------ RECORDS PROVIDED ------

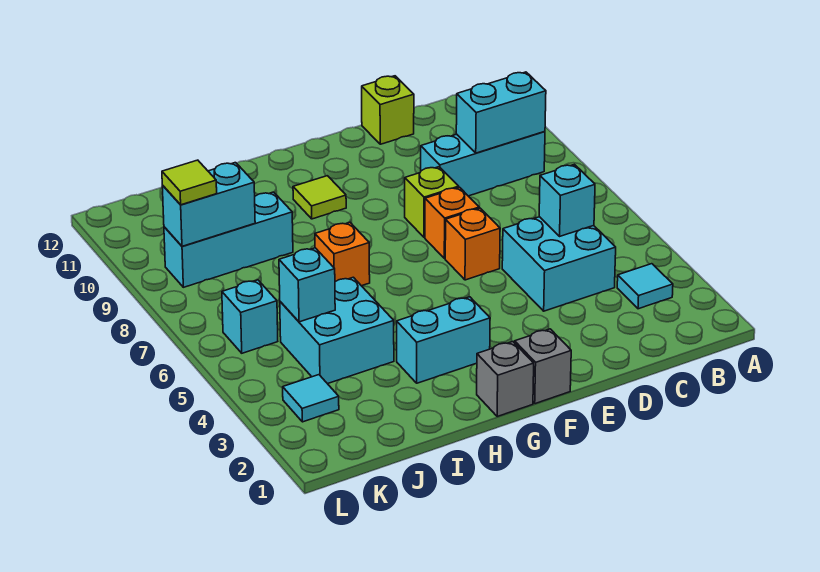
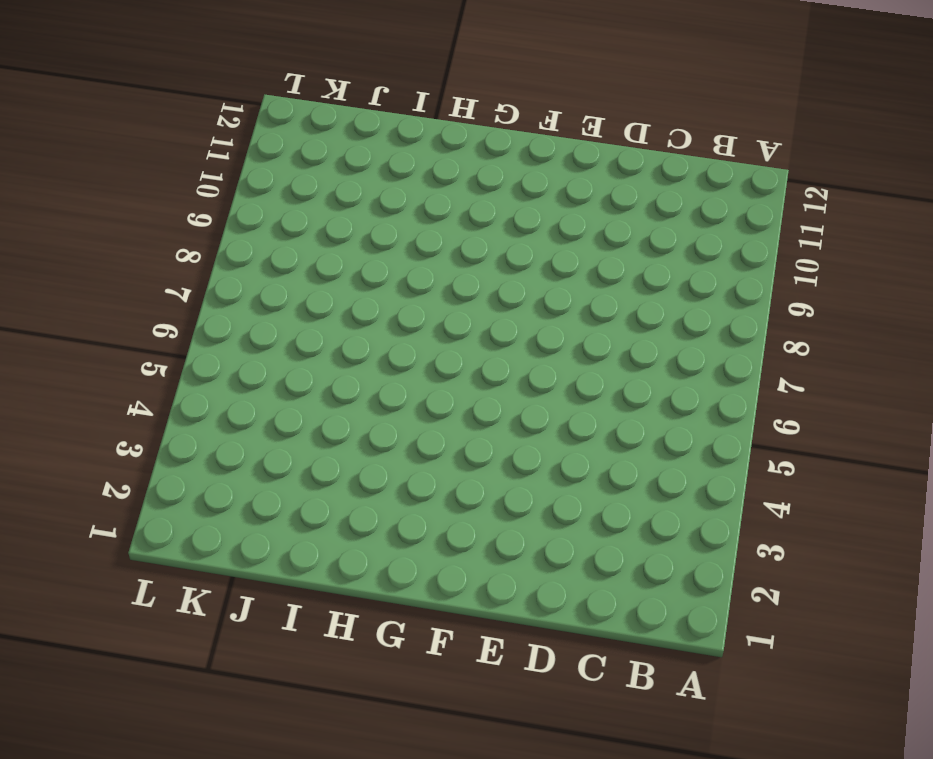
none -> cyan tile B3 level 1
none -> cyan brick B9:D9 level 1
none -> cyan brick C4:D5 level 1

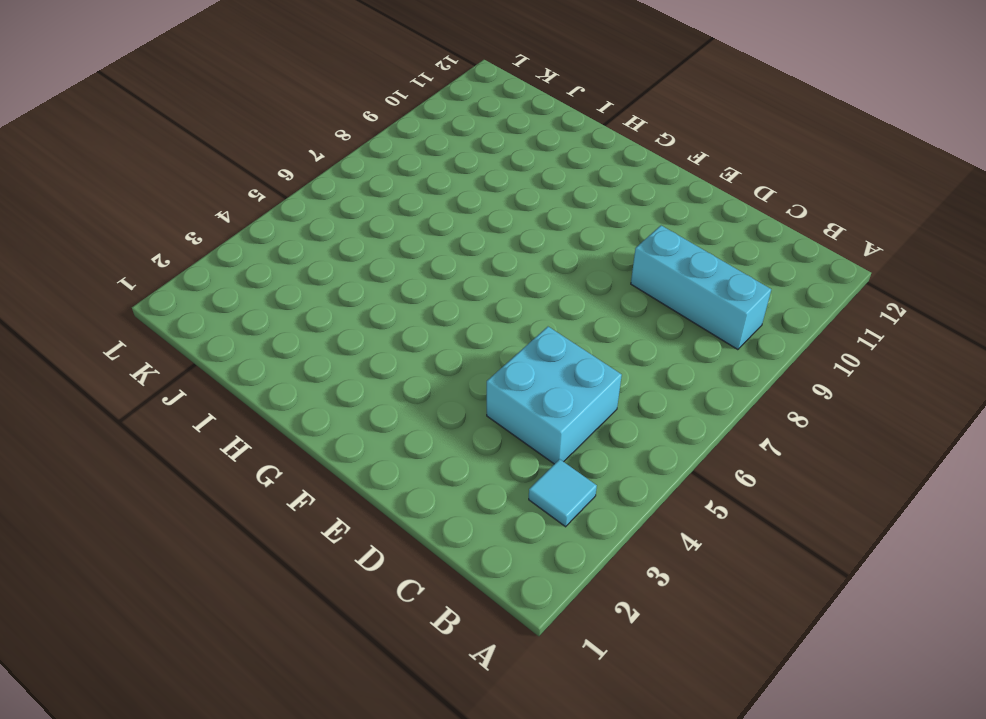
none -> lime brick D12 level 1
none -> orange brick E6 level 1
none -> orange brick E7 level 1

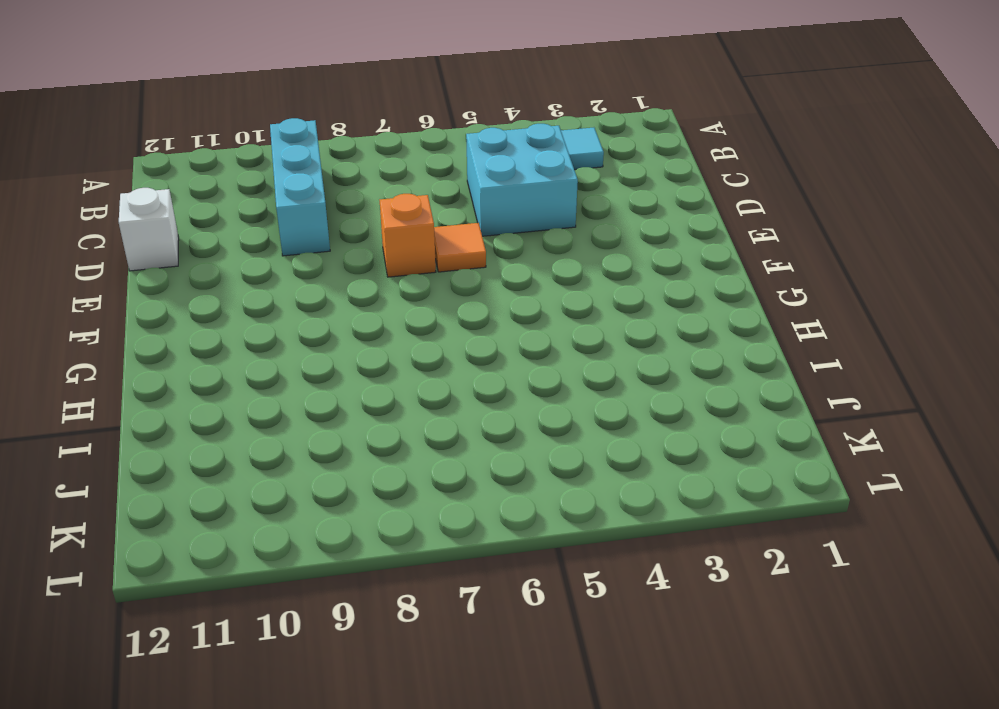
white brick D12 level 1 -> lime brick D12 level 1
orange tile E6 level 1 -> orange brick E6 level 1
none -> lime brick E8 level 1
none -> grey brick F1 level 1
none -> grey brick G1 level 1

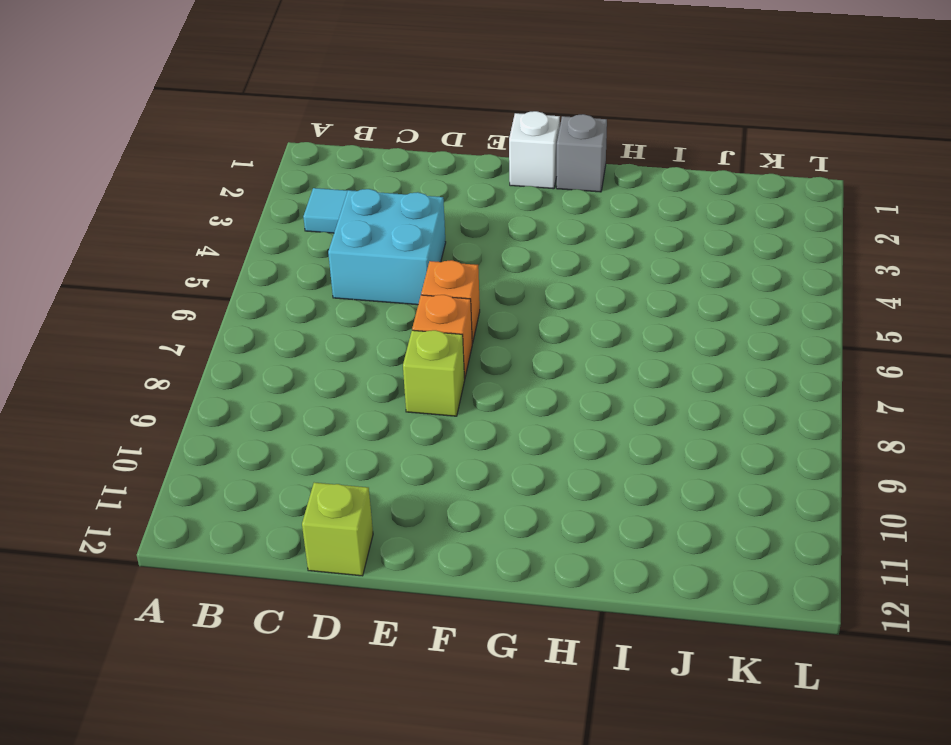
white brick F1 level 1 -> grey brick F1 level 1
none -> cyan brick B9:D9 level 1
none -> cyan brick G3:H3 level 1
none -> lime tile G10 level 1

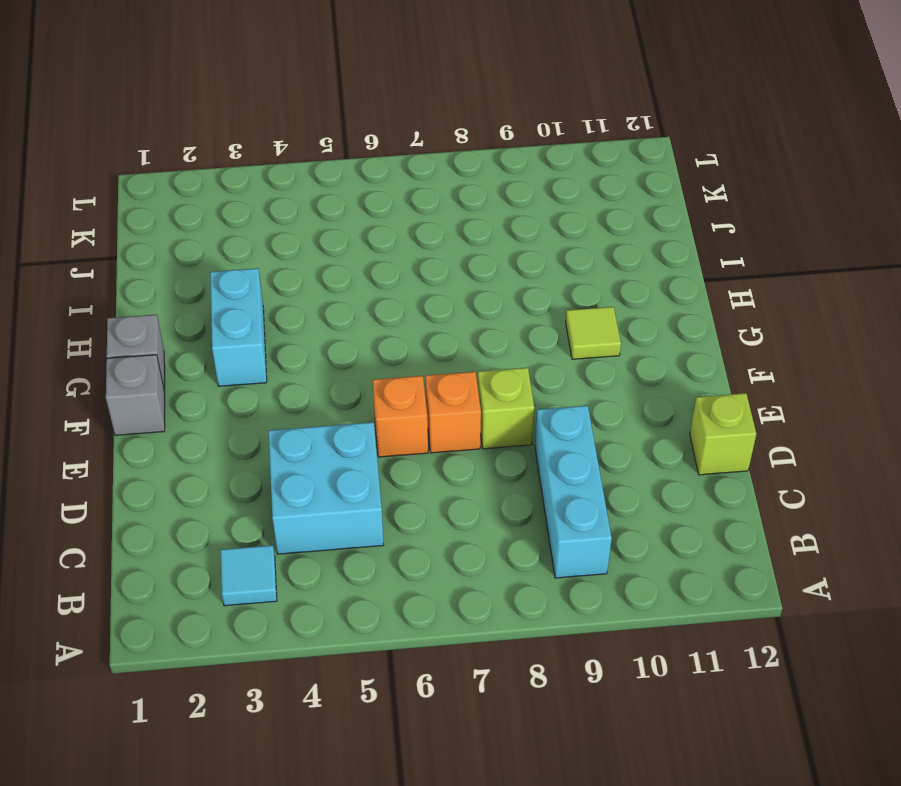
none -> orange brick H7 level 1
none -> cyan brick I4:J5 level 1
none -> cyan brick I9:K9 level 1

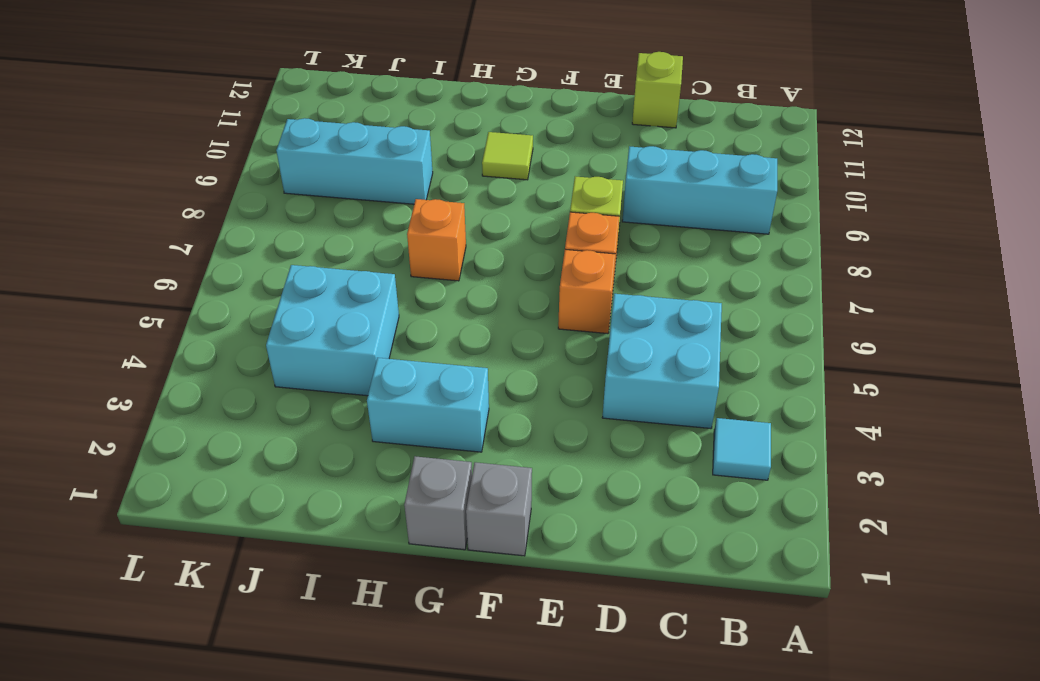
none -> cyan tile K3 level 1
none -> cyan brick K6 level 1
none -> cyan brick B9:C9 level 2

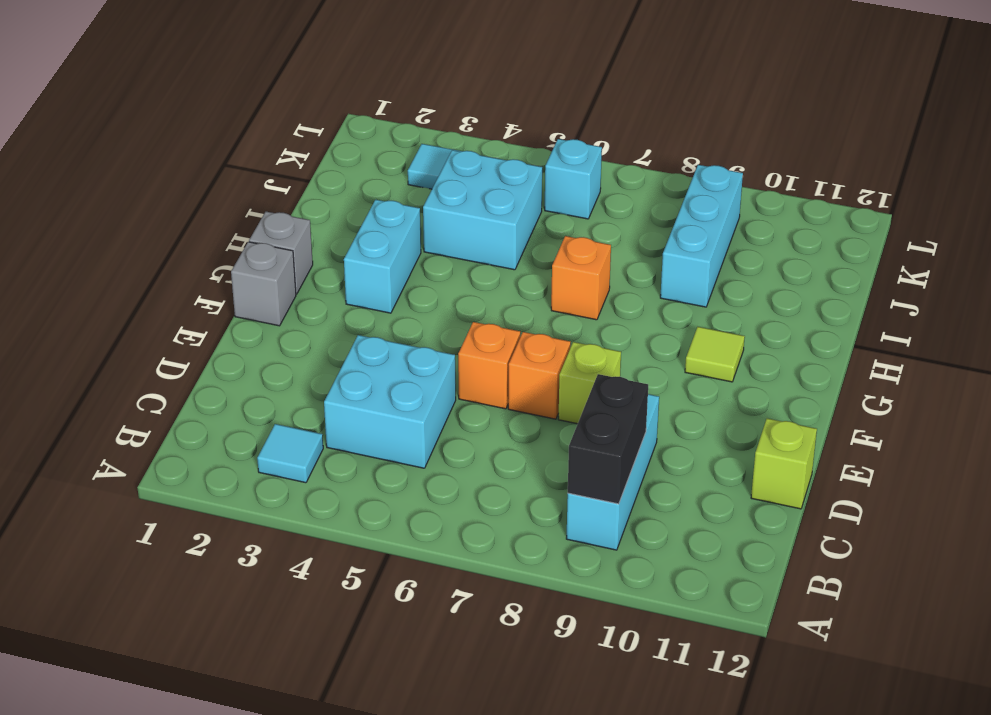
black brick B9:C9 level 2 -> cyan brick B9:C9 level 2
none -> cyan brick C5 level 2
none -> cyan brick J5 level 2
none -> cyan brick J9:K9 level 2

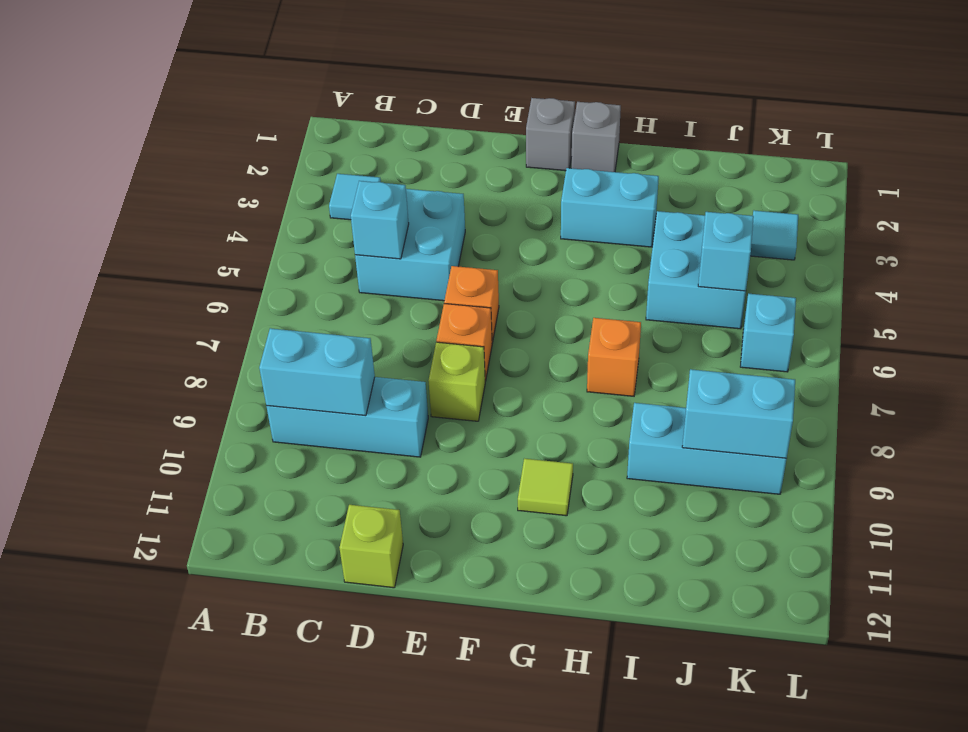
none -> lime tile K9 level 3

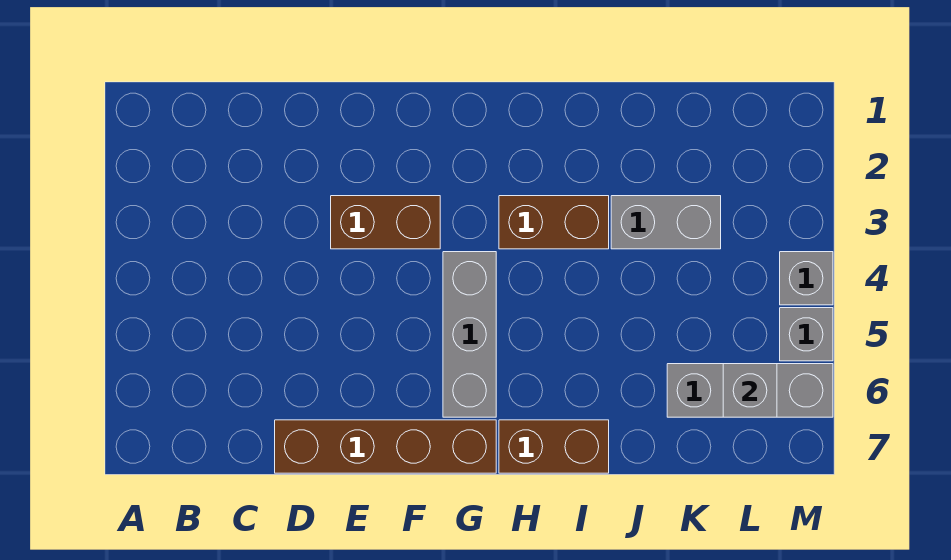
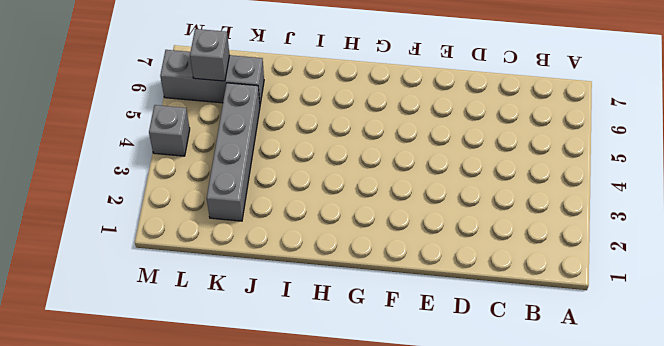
grey brick K2:K5 level 1 -> grey brick J3:K3 level 1
none -> brown brick D7:G7 level 1
none -> brown brick E3:F3 level 1

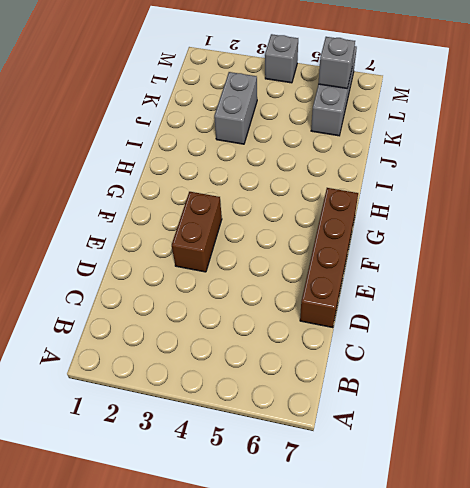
none -> grey brick G4:G6 level 1
none -> brown brick H3:I3 level 1

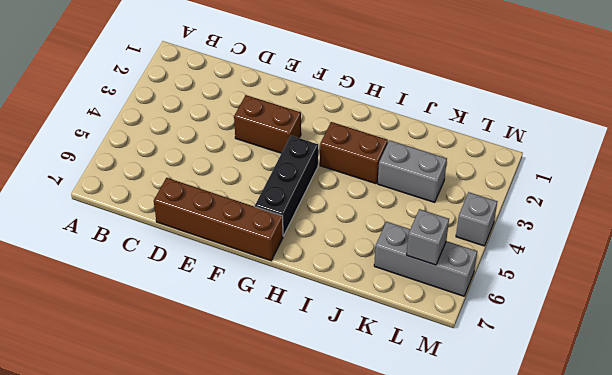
black brick G4:G6 level 1 -> grey brick G4:G6 level 1
none -> brown brick H7:I7 level 1
none -> grey brick M5 level 1

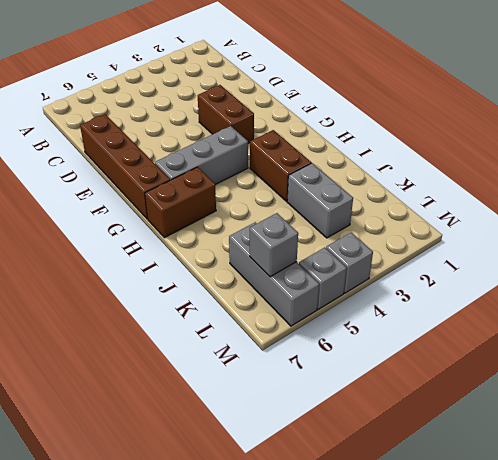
brown brick H6:H7 level 1 -> brown brick H7:I7 level 1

------

-- PROBLEM REQUIREMENTS --
Write out, word for word, the line containing "none -> cyan brick G3:H3 level 1" and each line after it to the end of the data, and nothing more. Drop the pictures.

-- THE ANSWER --
none -> cyan brick G3:H3 level 1
none -> lime tile G10 level 1

none -> orange brick H7 level 1
none -> cyan brick I4:J5 level 1
none -> cyan brick I9:K9 level 1

none -> cyan tile K3 level 1
none -> cyan brick K6 level 1
none -> cyan brick B9:C9 level 2

black brick B9:C9 level 2 -> cyan brick B9:C9 level 2
none -> cyan brick C5 level 2
none -> cyan brick J5 level 2
none -> cyan brick J9:K9 level 2

none -> lime tile K9 level 3

grey brick K2:K5 level 1 -> grey brick J3:K3 level 1
none -> brown brick D7:G7 level 1
none -> brown brick E3:F3 level 1

none -> grey brick G4:G6 level 1
none -> brown brick H3:I3 level 1

black brick G4:G6 level 1 -> grey brick G4:G6 level 1
none -> brown brick H7:I7 level 1
none -> grey brick M5 level 1

brown brick H6:H7 level 1 -> brown brick H7:I7 level 1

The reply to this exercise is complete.